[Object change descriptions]
↓

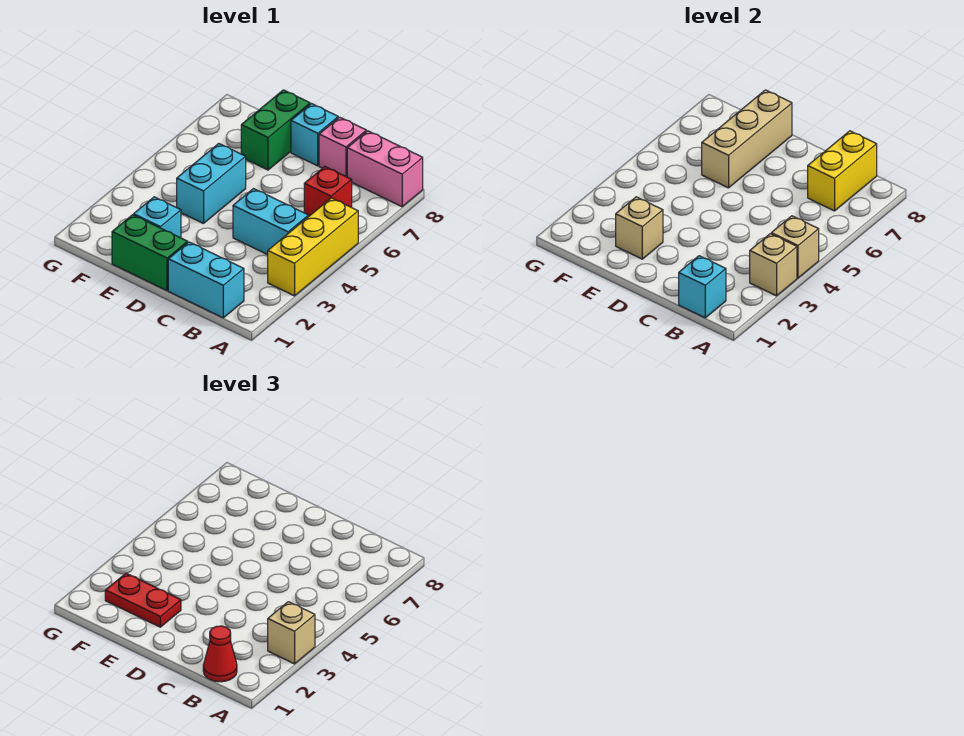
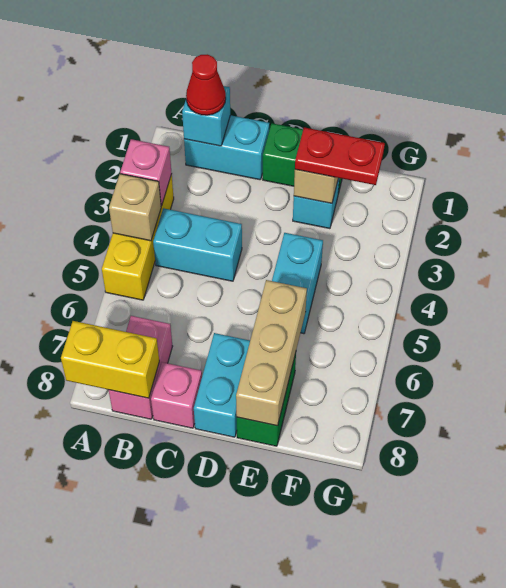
tan brick A3 level 2 -> pink brick A3 level 2
tan brick A3 level 3 -> none
pink brick A8:B8 level 1 -> pink brick B7:B8 level 1
red brick B6 level 1 -> none
yellow brick B7:B8 level 2 -> yellow brick A8:B8 level 2
cyan brick D8 level 1 -> cyan brick D7:D8 level 1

↑

WHAT YOU HAVE TO DO
Please print the records above word for word, leaving every image out.

RESULT FOR THIS EXERCISE
tan brick A3 level 2 -> pink brick A3 level 2
tan brick A3 level 3 -> none
pink brick A8:B8 level 1 -> pink brick B7:B8 level 1
red brick B6 level 1 -> none
yellow brick B7:B8 level 2 -> yellow brick A8:B8 level 2
cyan brick D8 level 1 -> cyan brick D7:D8 level 1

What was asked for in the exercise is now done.